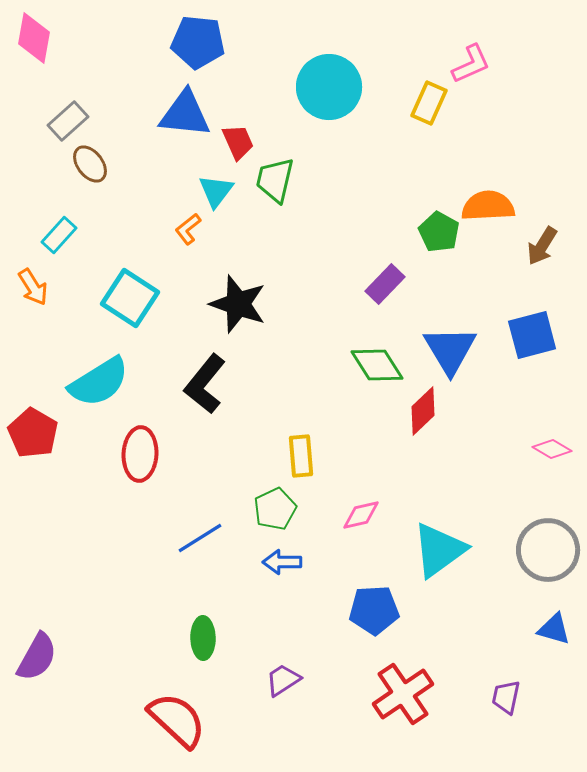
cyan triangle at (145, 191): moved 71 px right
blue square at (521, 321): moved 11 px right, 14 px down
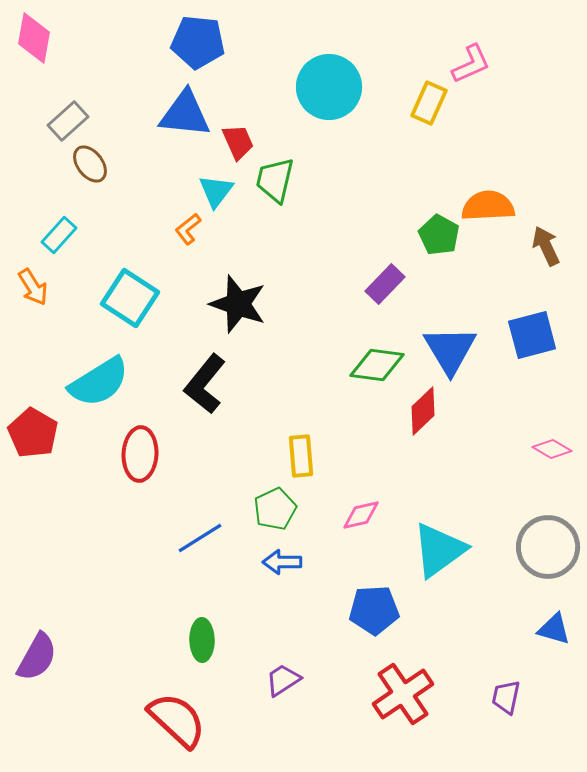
green pentagon at (439, 232): moved 3 px down
brown arrow at (542, 246): moved 4 px right; rotated 123 degrees clockwise
green diamond at (377, 365): rotated 50 degrees counterclockwise
gray circle at (548, 550): moved 3 px up
green ellipse at (203, 638): moved 1 px left, 2 px down
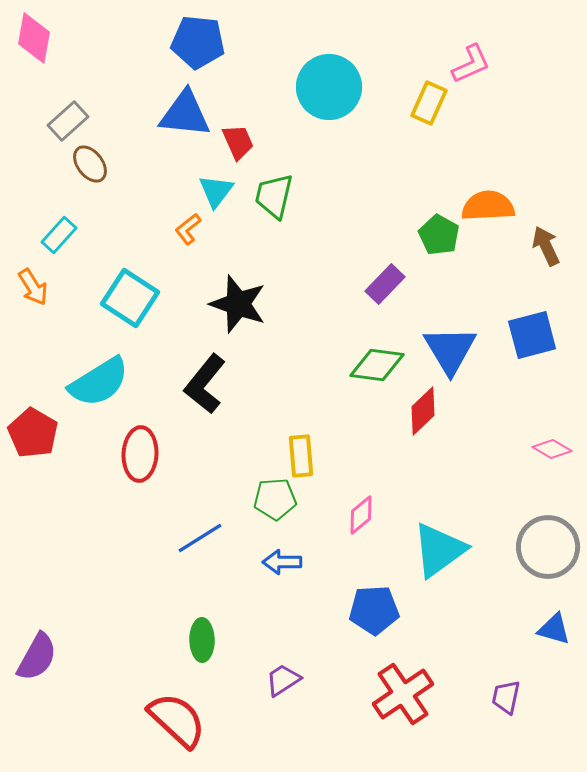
green trapezoid at (275, 180): moved 1 px left, 16 px down
green pentagon at (275, 509): moved 10 px up; rotated 21 degrees clockwise
pink diamond at (361, 515): rotated 27 degrees counterclockwise
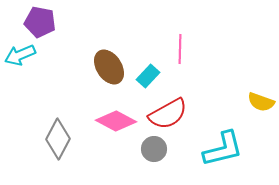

*-*-*

● **EXERCISE DESCRIPTION**
Write out every line of the listing above word for word, omitting the picture lines.

● **RESULT OF THIS TASK**
cyan triangle at (145, 191): moved 71 px right
blue square at (521, 321): moved 11 px right, 14 px down
green pentagon at (439, 232): moved 3 px down
brown arrow at (542, 246): moved 4 px right; rotated 123 degrees clockwise
green diamond at (377, 365): rotated 50 degrees counterclockwise
gray circle at (548, 550): moved 3 px up
green ellipse at (203, 638): moved 1 px left, 2 px down
green trapezoid at (275, 180): moved 1 px left, 16 px down
green pentagon at (275, 509): moved 10 px up; rotated 21 degrees clockwise
pink diamond at (361, 515): rotated 27 degrees counterclockwise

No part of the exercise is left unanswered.